── Data section

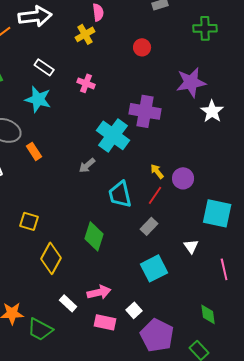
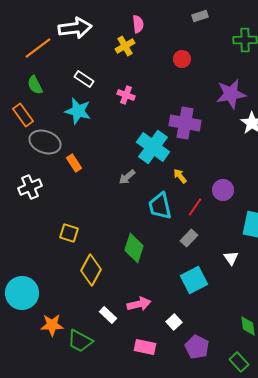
yellow arrow: (157, 171) -> (180, 176), moved
pink rectangle: (105, 322) -> (145, 347), moved
purple pentagon: (157, 335) -> (197, 347), size x0.7

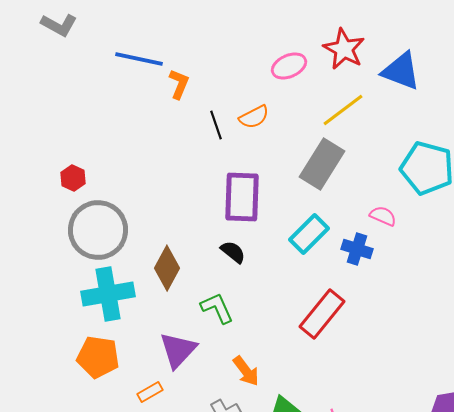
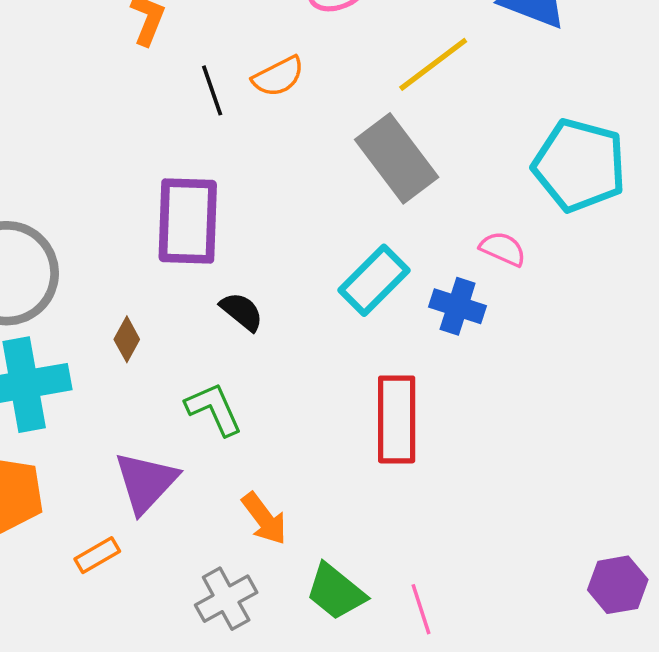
gray rectangle: (322, 164) -> (397, 158), turned -69
purple rectangle: (242, 197) -> (188, 221), moved
brown diamond: (167, 268) -> (127, 339), size x0.6
red rectangle: (322, 314) -> (397, 419), turned -39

────

▶ **Work item**
Repeat the data word for word, minus any pictures.

▶ **Result**
yellow arrow: (157, 171) -> (180, 176), moved
pink rectangle: (105, 322) -> (145, 347), moved
purple pentagon: (157, 335) -> (197, 347), size x0.7

gray rectangle: (322, 164) -> (397, 158), turned -69
purple rectangle: (242, 197) -> (188, 221), moved
brown diamond: (167, 268) -> (127, 339), size x0.6
red rectangle: (322, 314) -> (397, 419), turned -39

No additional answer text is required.